**WHAT NEEDS TO BE DONE:** Print every record below exactly, minus the pictures.

========================================

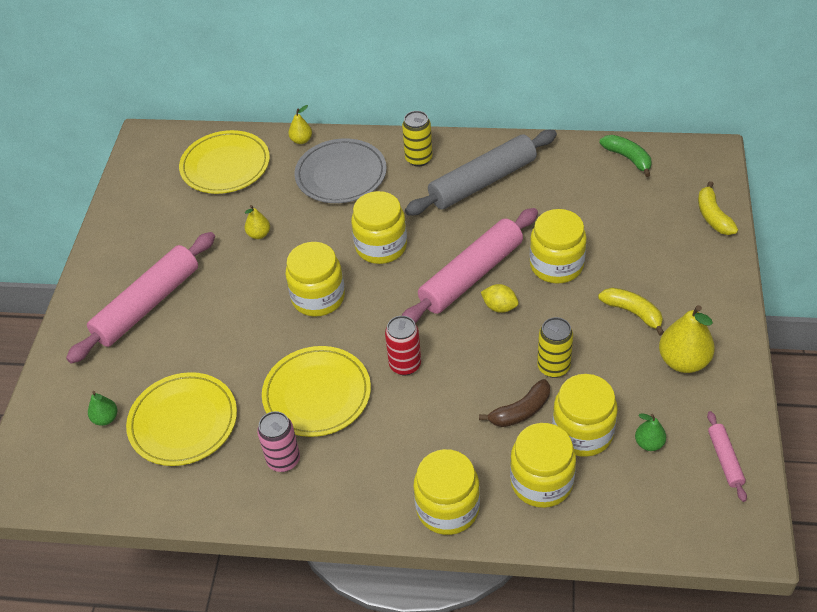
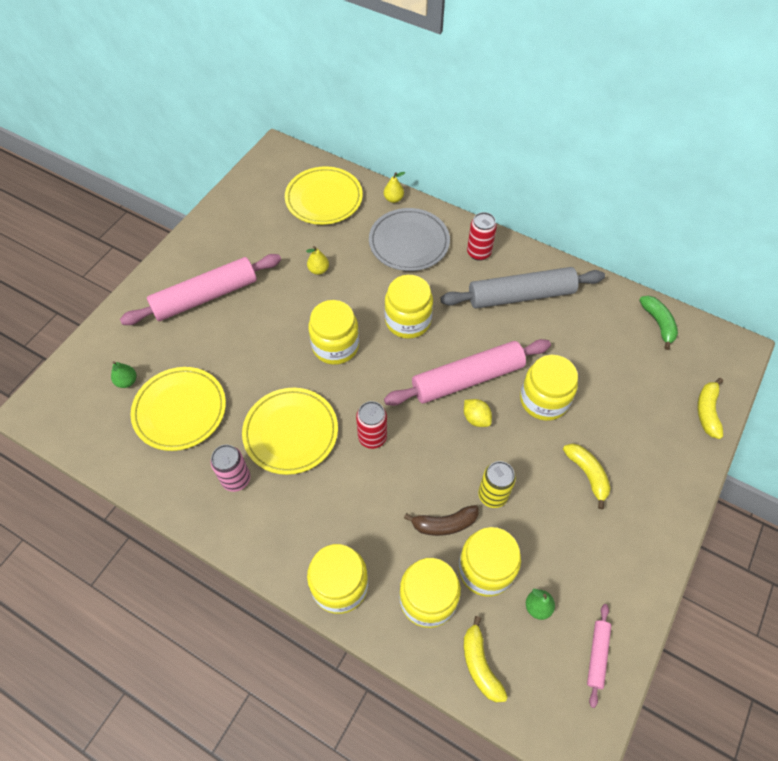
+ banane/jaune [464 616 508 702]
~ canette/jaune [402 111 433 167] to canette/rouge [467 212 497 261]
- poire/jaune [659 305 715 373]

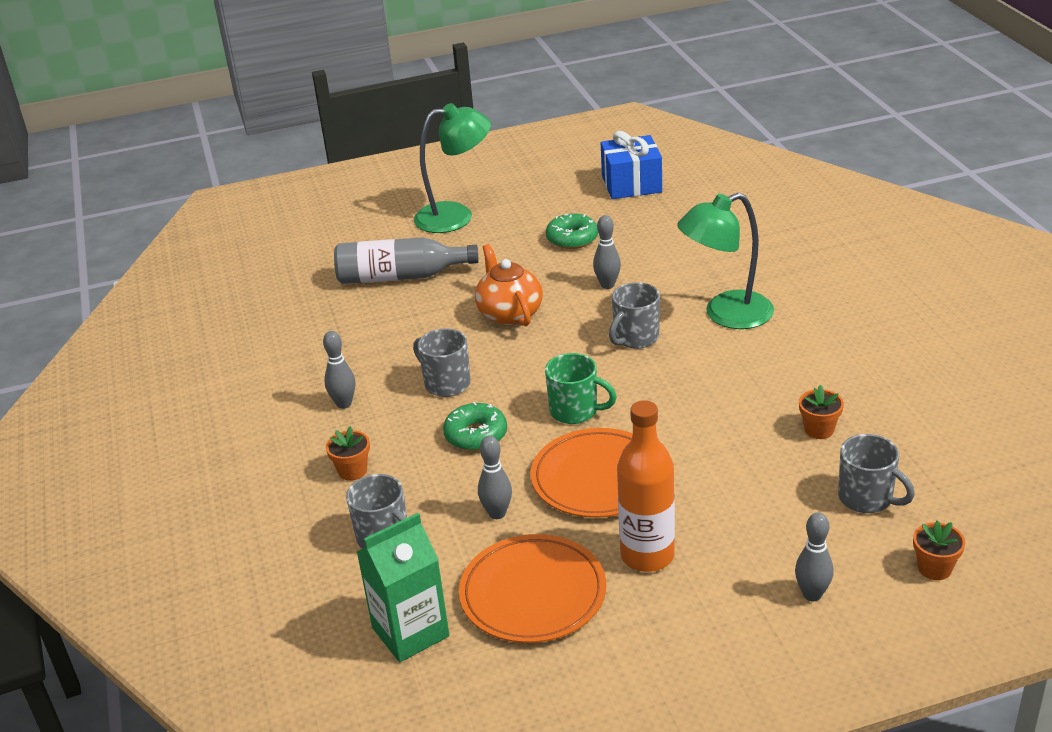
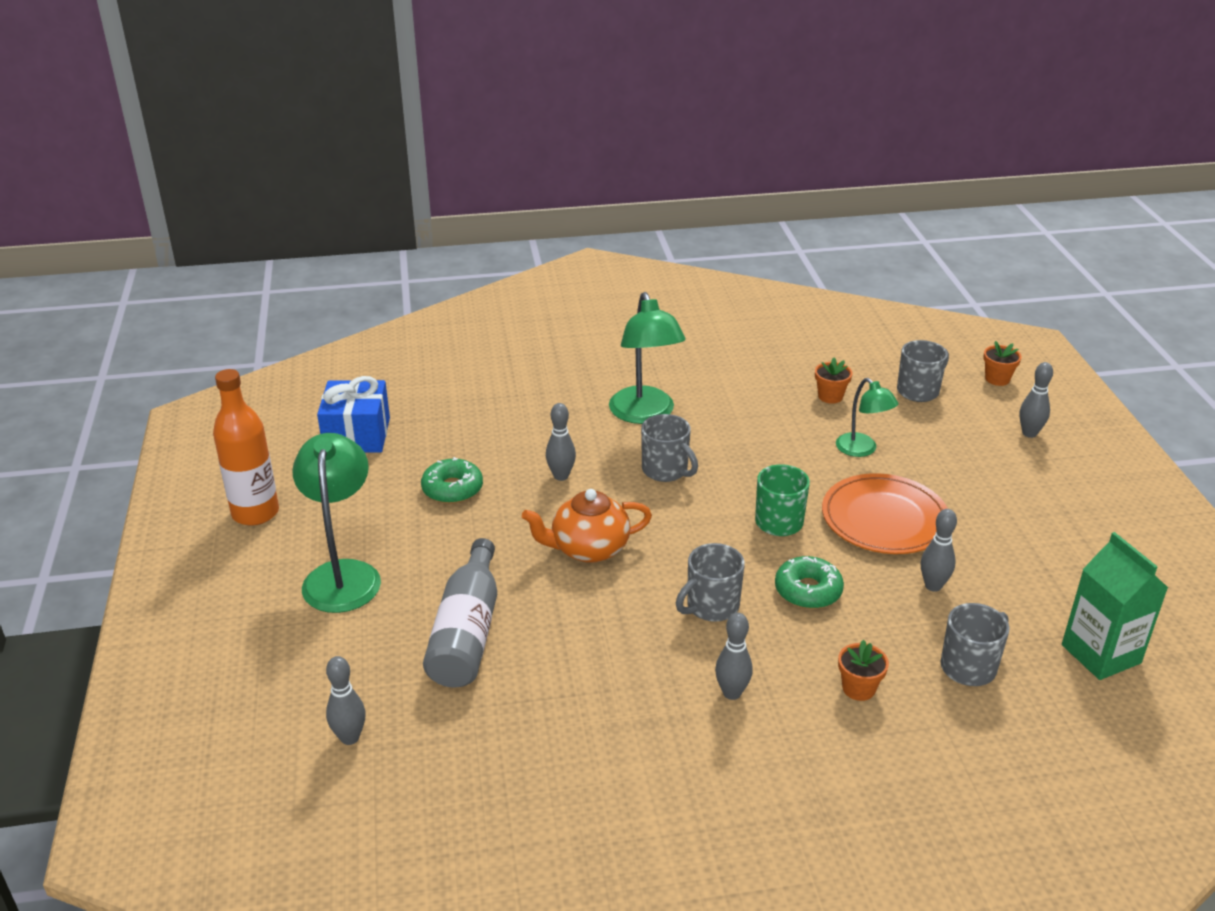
~ bouteille/orange [617 400 675 572] to [213 369 279 526]
+ quille/gris [326 656 366 745]
+ lampe/vert [836 378 898 457]
- assiette/orange [459 534 606 643]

========================================

**TASK RESULT:**
+ banane/jaune [464 616 508 702]
~ canette/jaune [402 111 433 167] to canette/rouge [467 212 497 261]
- poire/jaune [659 305 715 373]

~ bouteille/orange [617 400 675 572] to [213 369 279 526]
+ quille/gris [326 656 366 745]
+ lampe/vert [836 378 898 457]
- assiette/orange [459 534 606 643]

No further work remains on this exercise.